▸ Materials provided
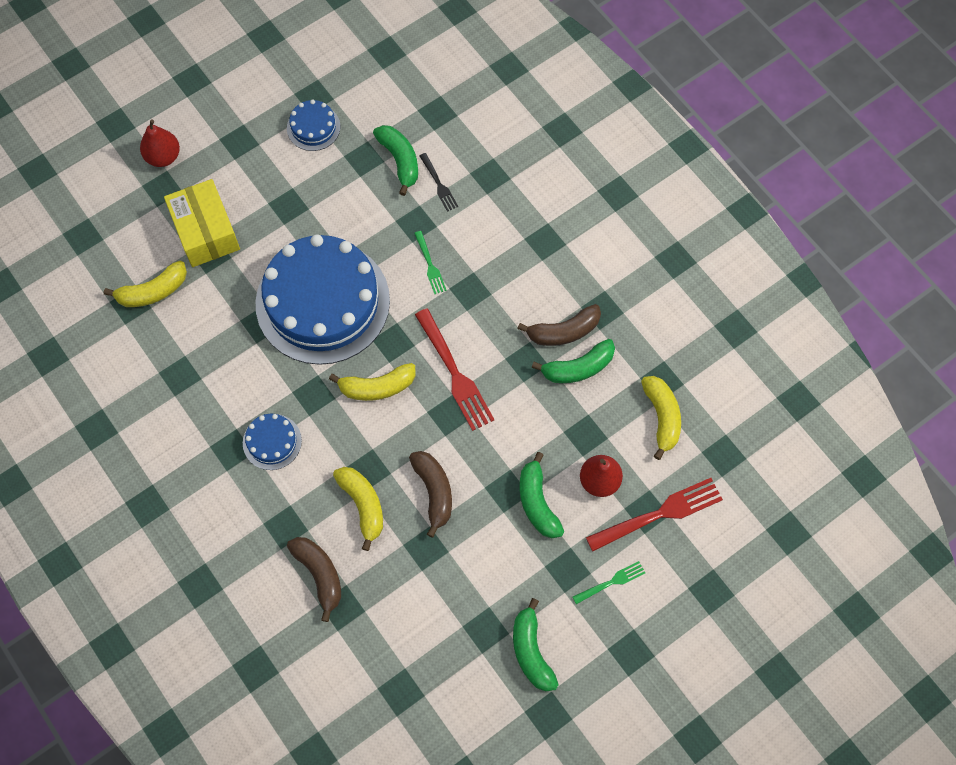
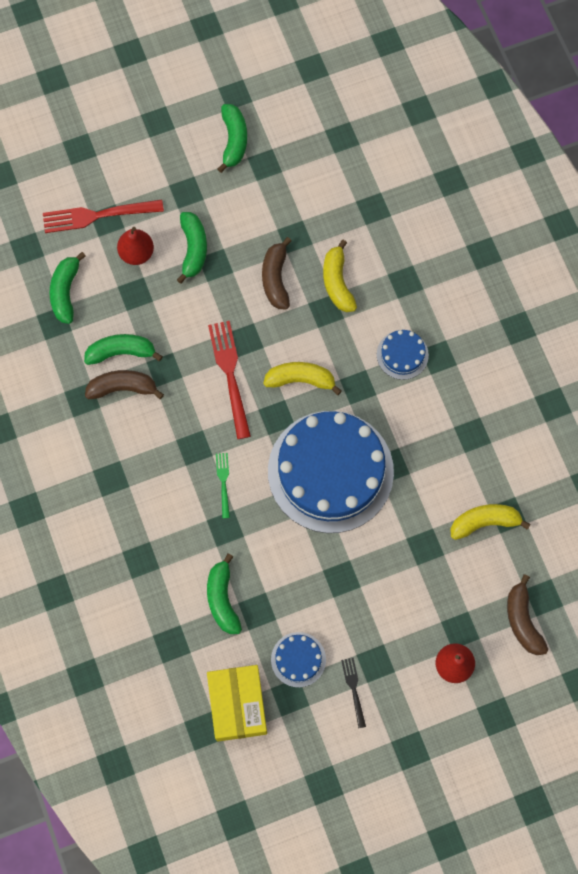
camera: 165 degrees left, 5 degrees up
yellow box [164,179,240,267] -> yellow box moved to [207,665,267,742]
brown banana [287,537,341,622] -> brown banana moved to [507,574,548,655]
black fork [420,153,458,212] -> black fork moved to [341,658,366,728]
green fork [572,561,645,604] -> none
yellow banana [641,376,681,460] -> green banana [49,252,86,324]

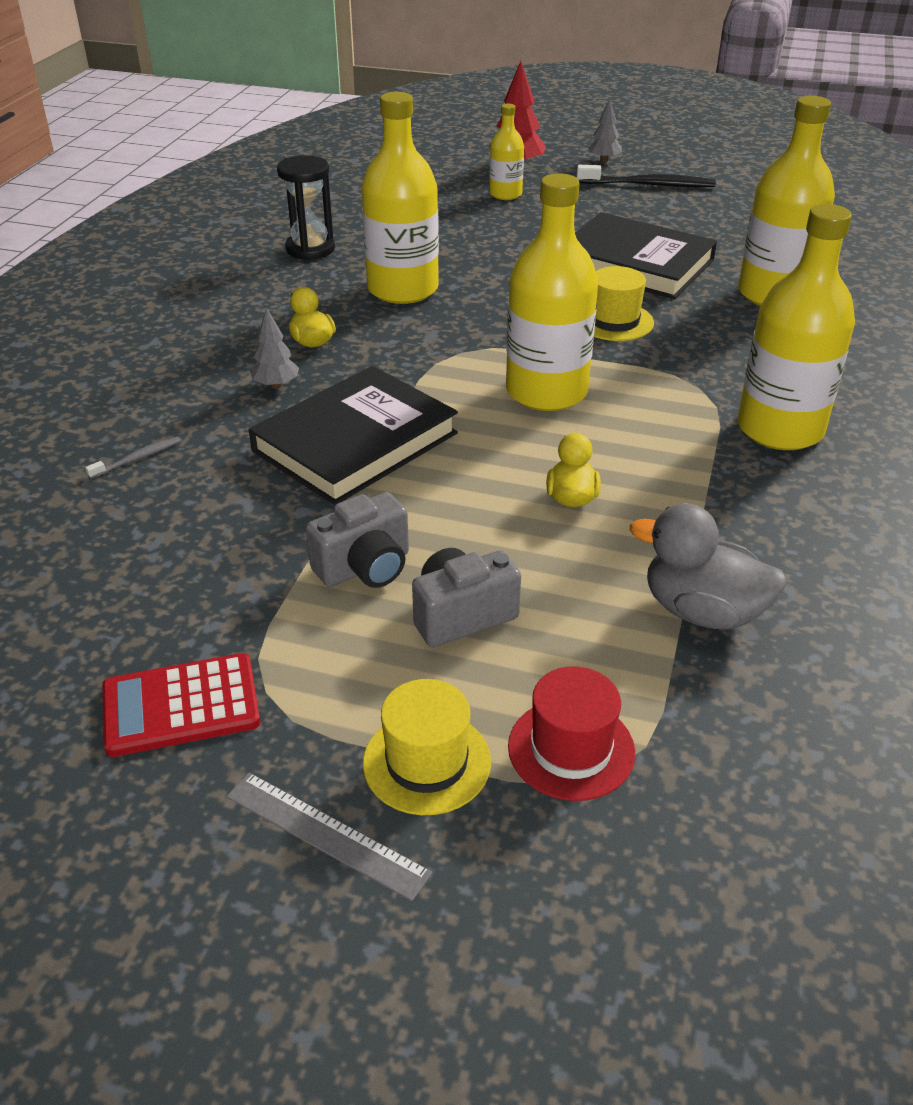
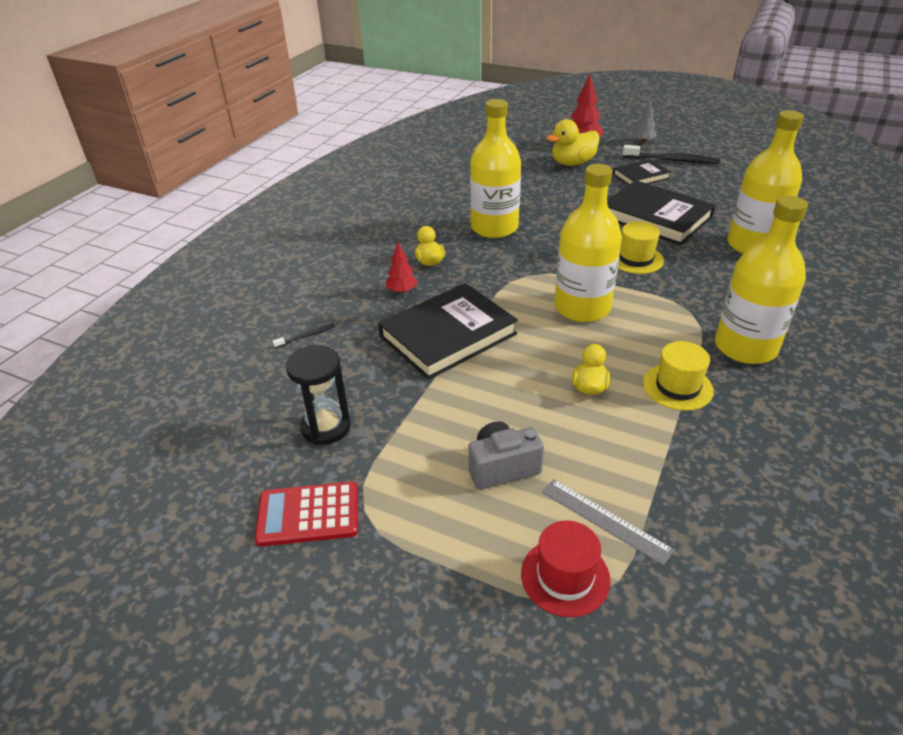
camera: 10 degrees right, 0 degrees up
grey toothbrush [85,437,180,479] -> black toothbrush [273,323,335,348]
grey ruler [226,773,432,901] -> grey ruler moved to [542,479,674,565]
grey tree [250,307,299,389] -> red tree [386,242,418,294]
black hourglass [277,155,335,260] -> black hourglass moved to [286,345,351,445]
grey camera [306,492,409,588] -> none
yellow hat [363,679,491,815] -> yellow hat moved to [643,341,714,411]
yellow bottle [489,104,524,200] -> yellow duck [547,119,599,166]
grey duck [630,503,787,629] -> none
none -> black book [613,159,671,185]

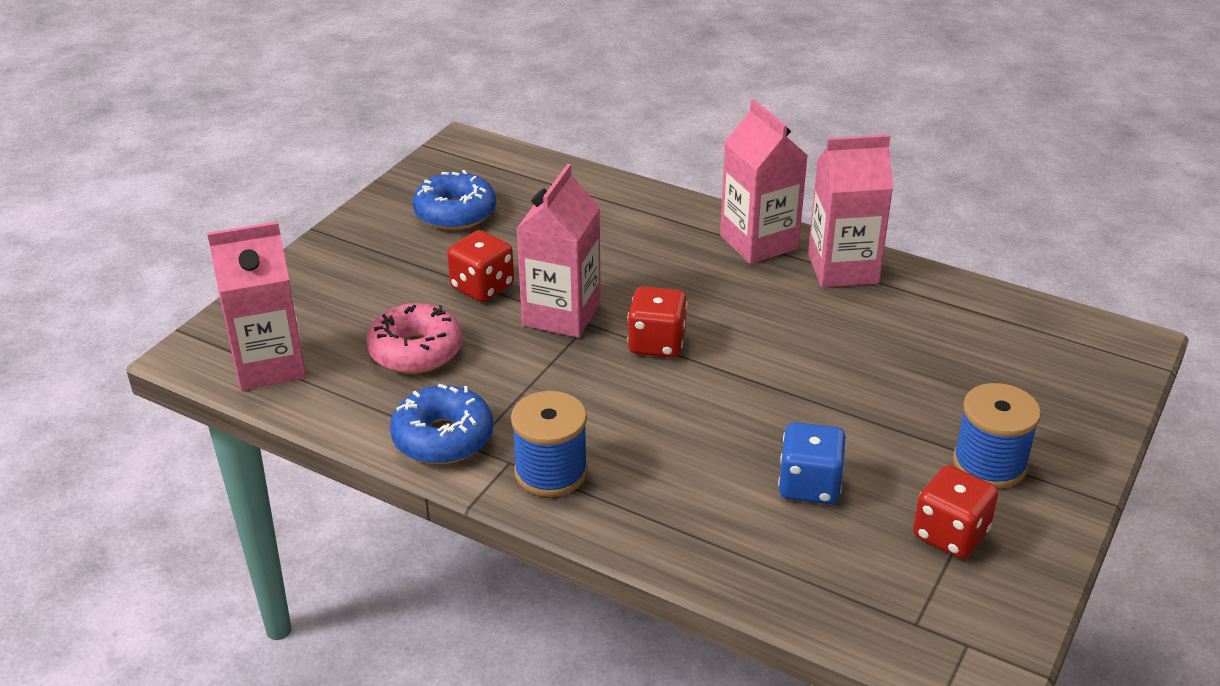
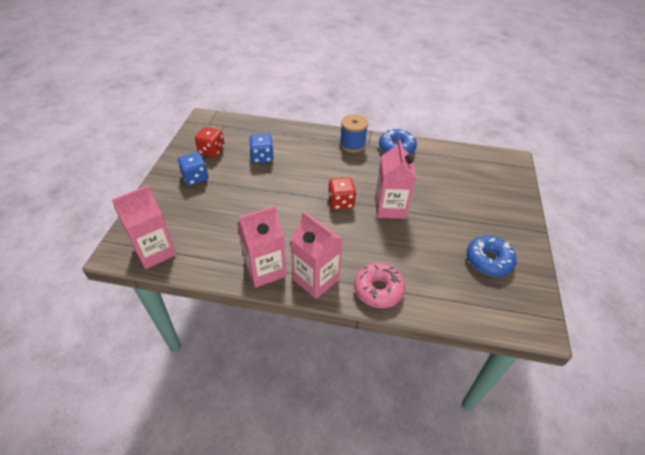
camera: 160 degrees right, 10 degrees up
pink carton [207,221,306,390] -> pink carton moved to [112,185,176,269]
pink donut [367,303,462,374] -> pink donut moved to [354,263,405,308]
red dice [447,230,514,302] -> none
blue spool [953,383,1041,489] -> blue dice [178,152,208,186]

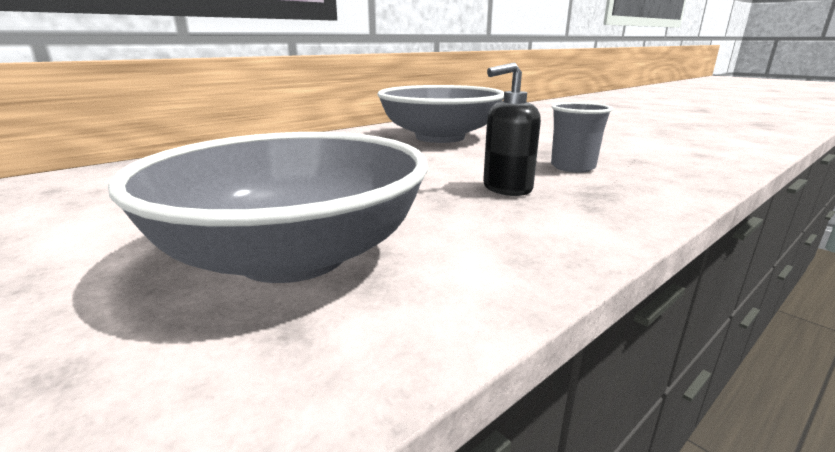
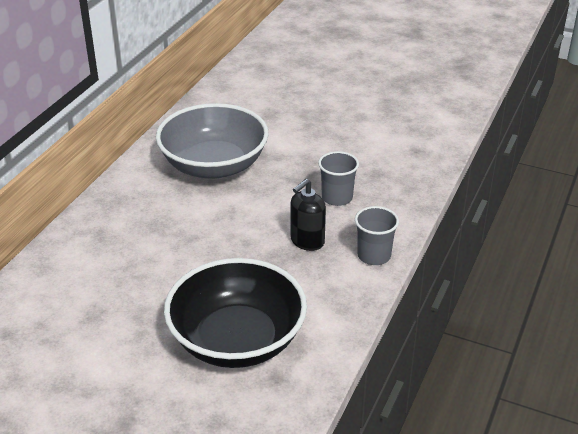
camera: 25 degrees left, 15 degrees up
grey bowl [108,132,428,283] -> black bowl [164,258,307,368]
none -> grey cup [355,206,399,265]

▸ Goal of the exercise
Show all lines in the preceding material that have "fork" in them.

▸ Output of the exercise
black fork [420,153,458,212] -> black fork moved to [341,658,366,728]
green fork [572,561,645,604] -> none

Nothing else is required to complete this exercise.